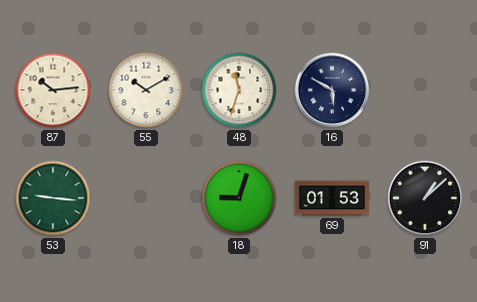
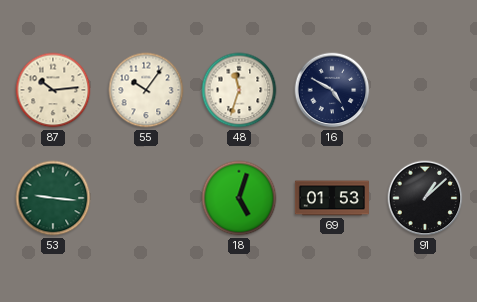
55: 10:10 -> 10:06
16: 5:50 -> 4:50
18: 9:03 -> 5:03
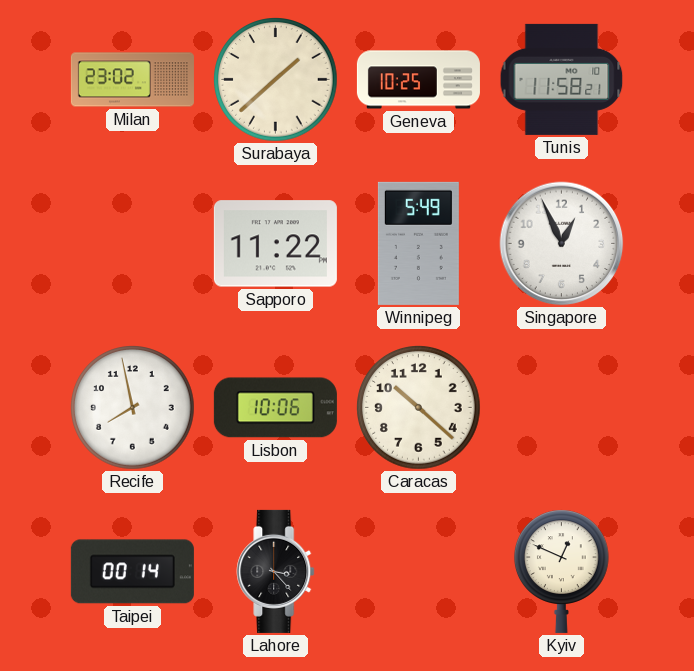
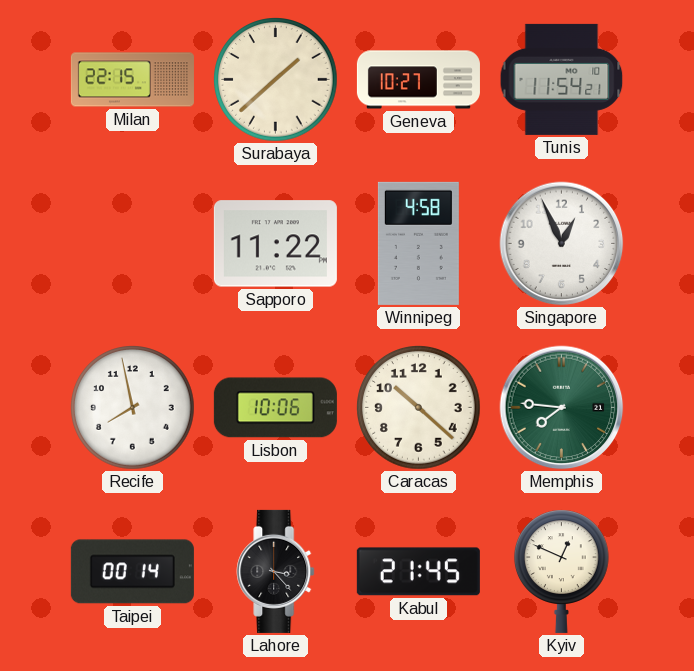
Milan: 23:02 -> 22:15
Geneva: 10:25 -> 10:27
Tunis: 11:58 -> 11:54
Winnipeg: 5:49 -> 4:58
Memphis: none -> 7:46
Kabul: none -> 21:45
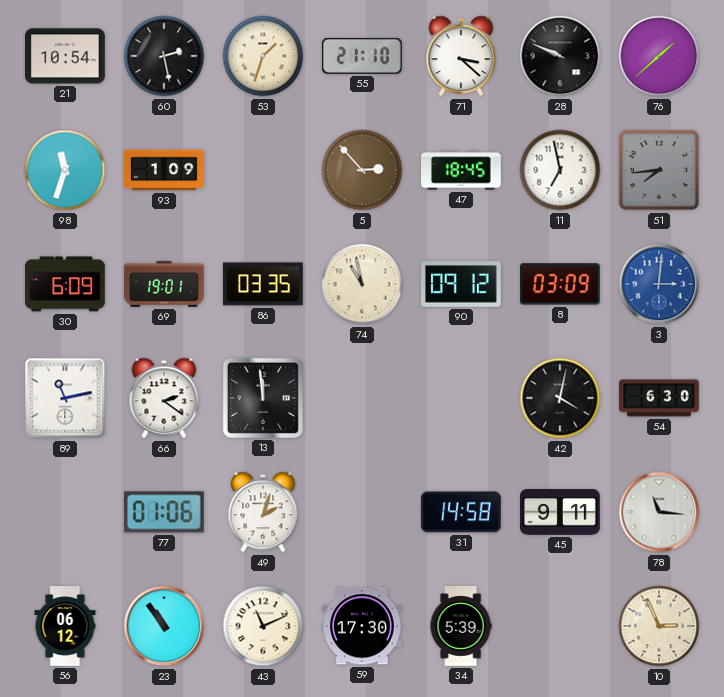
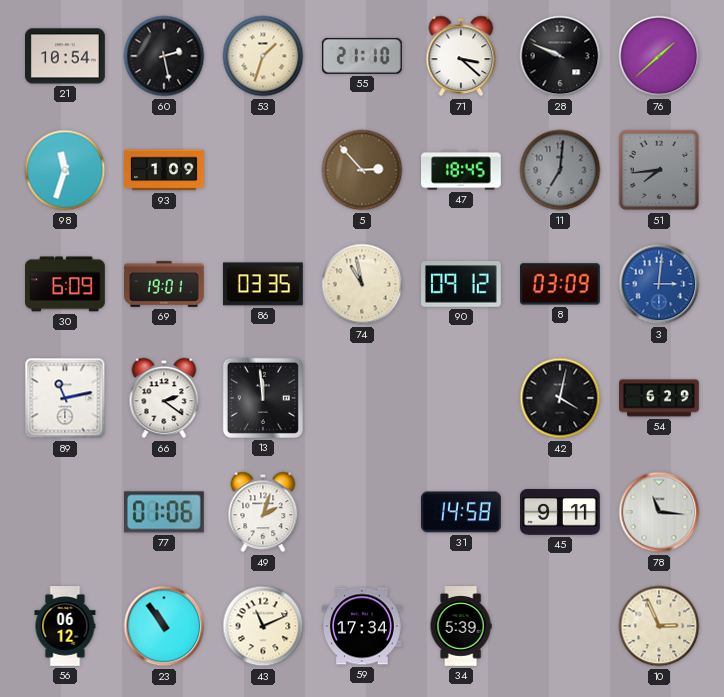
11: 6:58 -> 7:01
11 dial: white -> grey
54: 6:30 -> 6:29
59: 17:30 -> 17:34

##############################

Take the part of the data that begins with the line containing "11: 6:58 -> 7:01" and runs through the end of the data, and give it again with "dial" swapped for "face" and everything else unchanged.

11: 6:58 -> 7:01
11 face: white -> grey
54: 6:30 -> 6:29
59: 17:30 -> 17:34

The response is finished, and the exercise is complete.